[[ RECORDED DATA open ]]
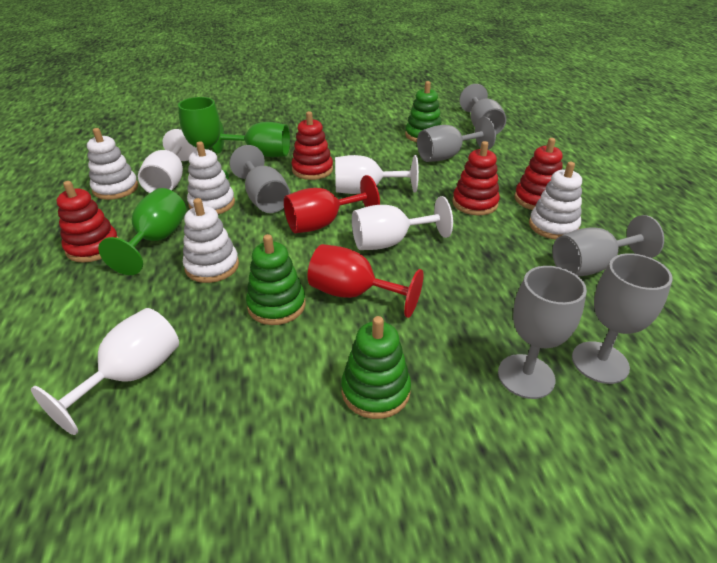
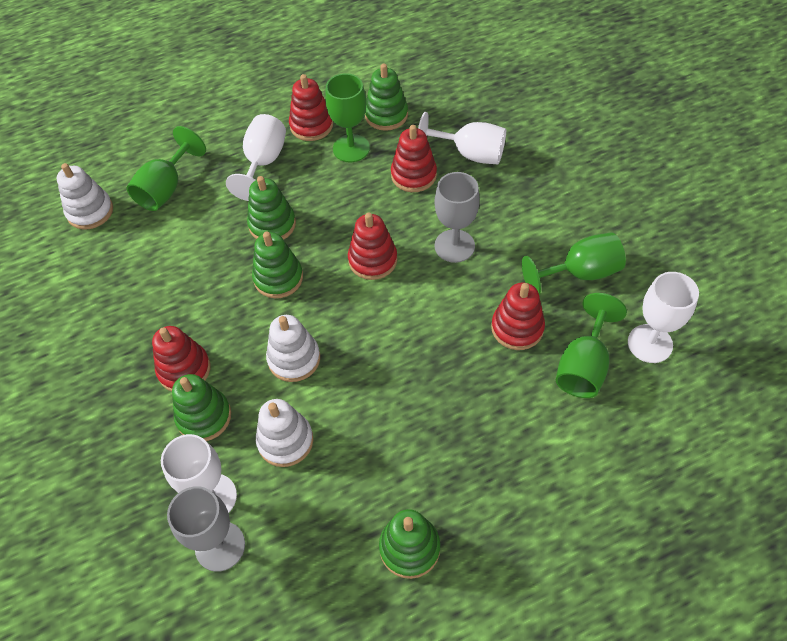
green goblet: 3 -> 4
green stacking toy: 3 -> 5
grey goblet: 6 -> 2
red goblet: 2 -> 0
red stacking toy: 4 -> 5
white stacking toy: 4 -> 3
[[ RECORDED DATA closed ]]
#### WORK REQUIRED
Please write out every line of the listing above exactly, and leave the images behind.

#### OUTPUT FOR THIS EXERCISE
green goblet: 3 -> 4
green stacking toy: 3 -> 5
grey goblet: 6 -> 2
red goblet: 2 -> 0
red stacking toy: 4 -> 5
white stacking toy: 4 -> 3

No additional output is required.